» **Task instructions**
Each record that follows should be transcribed word for word.

» **Entries taken from a collection**

=======

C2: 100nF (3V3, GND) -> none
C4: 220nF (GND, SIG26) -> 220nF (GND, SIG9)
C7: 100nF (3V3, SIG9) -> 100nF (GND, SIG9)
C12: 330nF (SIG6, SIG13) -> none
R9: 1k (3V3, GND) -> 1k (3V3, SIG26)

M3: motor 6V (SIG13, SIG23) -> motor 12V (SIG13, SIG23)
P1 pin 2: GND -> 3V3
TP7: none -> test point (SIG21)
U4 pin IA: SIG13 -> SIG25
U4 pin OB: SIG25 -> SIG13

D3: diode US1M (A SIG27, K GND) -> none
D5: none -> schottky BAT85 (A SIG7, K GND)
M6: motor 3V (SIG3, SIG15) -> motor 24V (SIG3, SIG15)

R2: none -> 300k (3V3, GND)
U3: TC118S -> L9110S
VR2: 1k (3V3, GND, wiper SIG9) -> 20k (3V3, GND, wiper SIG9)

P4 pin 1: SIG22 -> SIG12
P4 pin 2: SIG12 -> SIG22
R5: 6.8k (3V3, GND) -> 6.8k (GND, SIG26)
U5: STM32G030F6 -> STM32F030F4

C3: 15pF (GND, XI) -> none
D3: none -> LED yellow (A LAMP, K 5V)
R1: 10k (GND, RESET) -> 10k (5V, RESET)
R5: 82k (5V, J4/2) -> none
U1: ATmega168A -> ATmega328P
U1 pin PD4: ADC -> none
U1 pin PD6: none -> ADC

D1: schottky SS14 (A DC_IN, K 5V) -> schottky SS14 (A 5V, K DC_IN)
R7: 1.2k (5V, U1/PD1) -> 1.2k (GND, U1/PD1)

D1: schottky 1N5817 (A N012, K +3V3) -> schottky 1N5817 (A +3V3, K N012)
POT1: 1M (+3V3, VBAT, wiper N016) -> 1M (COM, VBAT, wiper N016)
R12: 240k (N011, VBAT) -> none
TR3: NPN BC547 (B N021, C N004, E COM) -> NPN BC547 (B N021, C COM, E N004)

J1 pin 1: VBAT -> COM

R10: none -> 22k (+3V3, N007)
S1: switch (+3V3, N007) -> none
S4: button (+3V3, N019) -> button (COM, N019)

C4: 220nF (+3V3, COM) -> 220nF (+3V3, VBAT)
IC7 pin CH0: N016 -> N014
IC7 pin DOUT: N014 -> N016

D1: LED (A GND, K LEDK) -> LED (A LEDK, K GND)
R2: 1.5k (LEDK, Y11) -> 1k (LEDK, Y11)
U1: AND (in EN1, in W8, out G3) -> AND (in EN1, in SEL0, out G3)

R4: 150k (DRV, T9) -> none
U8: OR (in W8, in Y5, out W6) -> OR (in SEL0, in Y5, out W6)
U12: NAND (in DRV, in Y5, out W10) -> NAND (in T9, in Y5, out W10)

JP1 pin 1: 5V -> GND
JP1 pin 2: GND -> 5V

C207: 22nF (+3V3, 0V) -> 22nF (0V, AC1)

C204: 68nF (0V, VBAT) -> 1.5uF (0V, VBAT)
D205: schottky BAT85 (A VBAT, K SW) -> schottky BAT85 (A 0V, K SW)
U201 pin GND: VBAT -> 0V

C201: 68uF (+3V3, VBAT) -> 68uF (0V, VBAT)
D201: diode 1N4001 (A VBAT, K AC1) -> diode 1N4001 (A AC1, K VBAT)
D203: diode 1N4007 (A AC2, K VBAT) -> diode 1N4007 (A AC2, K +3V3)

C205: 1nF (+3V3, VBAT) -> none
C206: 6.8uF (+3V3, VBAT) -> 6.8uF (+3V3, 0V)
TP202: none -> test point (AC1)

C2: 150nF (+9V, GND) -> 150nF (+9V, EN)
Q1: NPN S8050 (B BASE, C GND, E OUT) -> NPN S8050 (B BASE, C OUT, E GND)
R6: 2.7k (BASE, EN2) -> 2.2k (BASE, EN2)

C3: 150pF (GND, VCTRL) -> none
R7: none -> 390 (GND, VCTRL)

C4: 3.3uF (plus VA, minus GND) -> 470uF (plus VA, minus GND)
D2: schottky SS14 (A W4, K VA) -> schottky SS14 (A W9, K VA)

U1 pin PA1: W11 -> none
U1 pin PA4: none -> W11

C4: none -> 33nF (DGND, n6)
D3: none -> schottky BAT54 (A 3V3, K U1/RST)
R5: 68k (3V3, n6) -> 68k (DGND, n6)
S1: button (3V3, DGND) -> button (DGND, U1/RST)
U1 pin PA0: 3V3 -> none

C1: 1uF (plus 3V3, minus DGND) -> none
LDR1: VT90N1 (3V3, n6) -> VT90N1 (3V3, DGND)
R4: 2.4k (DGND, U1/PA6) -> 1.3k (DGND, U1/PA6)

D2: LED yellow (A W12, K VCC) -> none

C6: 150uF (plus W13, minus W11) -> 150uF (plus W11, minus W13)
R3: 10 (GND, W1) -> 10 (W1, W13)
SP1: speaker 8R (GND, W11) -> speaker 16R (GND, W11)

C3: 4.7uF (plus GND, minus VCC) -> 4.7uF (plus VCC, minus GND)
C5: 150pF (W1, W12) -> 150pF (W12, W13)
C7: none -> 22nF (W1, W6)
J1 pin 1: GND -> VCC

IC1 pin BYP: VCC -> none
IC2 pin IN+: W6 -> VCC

=======

» **Answer space**
C2: 100nF (3V3, GND) -> none
C4: 220nF (GND, SIG26) -> 220nF (GND, SIG9)
C7: 100nF (3V3, SIG9) -> 100nF (GND, SIG9)
C12: 330nF (SIG6, SIG13) -> none
R9: 1k (3V3, GND) -> 1k (3V3, SIG26)

M3: motor 6V (SIG13, SIG23) -> motor 12V (SIG13, SIG23)
P1 pin 2: GND -> 3V3
TP7: none -> test point (SIG21)
U4 pin IA: SIG13 -> SIG25
U4 pin OB: SIG25 -> SIG13

D3: diode US1M (A SIG27, K GND) -> none
D5: none -> schottky BAT85 (A SIG7, K GND)
M6: motor 3V (SIG3, SIG15) -> motor 24V (SIG3, SIG15)

R2: none -> 300k (3V3, GND)
U3: TC118S -> L9110S
VR2: 1k (3V3, GND, wiper SIG9) -> 20k (3V3, GND, wiper SIG9)

P4 pin 1: SIG22 -> SIG12
P4 pin 2: SIG12 -> SIG22
R5: 6.8k (3V3, GND) -> 6.8k (GND, SIG26)
U5: STM32G030F6 -> STM32F030F4

C3: 15pF (GND, XI) -> none
D3: none -> LED yellow (A LAMP, K 5V)
R1: 10k (GND, RESET) -> 10k (5V, RESET)
R5: 82k (5V, J4/2) -> none
U1: ATmega168A -> ATmega328P
U1 pin PD4: ADC -> none
U1 pin PD6: none -> ADC

D1: schottky SS14 (A DC_IN, K 5V) -> schottky SS14 (A 5V, K DC_IN)
R7: 1.2k (5V, U1/PD1) -> 1.2k (GND, U1/PD1)

D1: schottky 1N5817 (A N012, K +3V3) -> schottky 1N5817 (A +3V3, K N012)
POT1: 1M (+3V3, VBAT, wiper N016) -> 1M (COM, VBAT, wiper N016)
R12: 240k (N011, VBAT) -> none
TR3: NPN BC547 (B N021, C N004, E COM) -> NPN BC547 (B N021, C COM, E N004)

J1 pin 1: VBAT -> COM

R10: none -> 22k (+3V3, N007)
S1: switch (+3V3, N007) -> none
S4: button (+3V3, N019) -> button (COM, N019)

C4: 220nF (+3V3, COM) -> 220nF (+3V3, VBAT)
IC7 pin CH0: N016 -> N014
IC7 pin DOUT: N014 -> N016

D1: LED (A GND, K LEDK) -> LED (A LEDK, K GND)
R2: 1.5k (LEDK, Y11) -> 1k (LEDK, Y11)
U1: AND (in EN1, in W8, out G3) -> AND (in EN1, in SEL0, out G3)

R4: 150k (DRV, T9) -> none
U8: OR (in W8, in Y5, out W6) -> OR (in SEL0, in Y5, out W6)
U12: NAND (in DRV, in Y5, out W10) -> NAND (in T9, in Y5, out W10)

JP1 pin 1: 5V -> GND
JP1 pin 2: GND -> 5V

C207: 22nF (+3V3, 0V) -> 22nF (0V, AC1)

C204: 68nF (0V, VBAT) -> 1.5uF (0V, VBAT)
D205: schottky BAT85 (A VBAT, K SW) -> schottky BAT85 (A 0V, K SW)
U201 pin GND: VBAT -> 0V

C201: 68uF (+3V3, VBAT) -> 68uF (0V, VBAT)
D201: diode 1N4001 (A VBAT, K AC1) -> diode 1N4001 (A AC1, K VBAT)
D203: diode 1N4007 (A AC2, K VBAT) -> diode 1N4007 (A AC2, K +3V3)

C205: 1nF (+3V3, VBAT) -> none
C206: 6.8uF (+3V3, VBAT) -> 6.8uF (+3V3, 0V)
TP202: none -> test point (AC1)

C2: 150nF (+9V, GND) -> 150nF (+9V, EN)
Q1: NPN S8050 (B BASE, C GND, E OUT) -> NPN S8050 (B BASE, C OUT, E GND)
R6: 2.7k (BASE, EN2) -> 2.2k (BASE, EN2)

C3: 150pF (GND, VCTRL) -> none
R7: none -> 390 (GND, VCTRL)

C4: 3.3uF (plus VA, minus GND) -> 470uF (plus VA, minus GND)
D2: schottky SS14 (A W4, K VA) -> schottky SS14 (A W9, K VA)

U1 pin PA1: W11 -> none
U1 pin PA4: none -> W11

C4: none -> 33nF (DGND, n6)
D3: none -> schottky BAT54 (A 3V3, K U1/RST)
R5: 68k (3V3, n6) -> 68k (DGND, n6)
S1: button (3V3, DGND) -> button (DGND, U1/RST)
U1 pin PA0: 3V3 -> none

C1: 1uF (plus 3V3, minus DGND) -> none
LDR1: VT90N1 (3V3, n6) -> VT90N1 (3V3, DGND)
R4: 2.4k (DGND, U1/PA6) -> 1.3k (DGND, U1/PA6)

D2: LED yellow (A W12, K VCC) -> none

C6: 150uF (plus W13, minus W11) -> 150uF (plus W11, minus W13)
R3: 10 (GND, W1) -> 10 (W1, W13)
SP1: speaker 8R (GND, W11) -> speaker 16R (GND, W11)

C3: 4.7uF (plus GND, minus VCC) -> 4.7uF (plus VCC, minus GND)
C5: 150pF (W1, W12) -> 150pF (W12, W13)
C7: none -> 22nF (W1, W6)
J1 pin 1: GND -> VCC

IC1 pin BYP: VCC -> none
IC2 pin IN+: W6 -> VCC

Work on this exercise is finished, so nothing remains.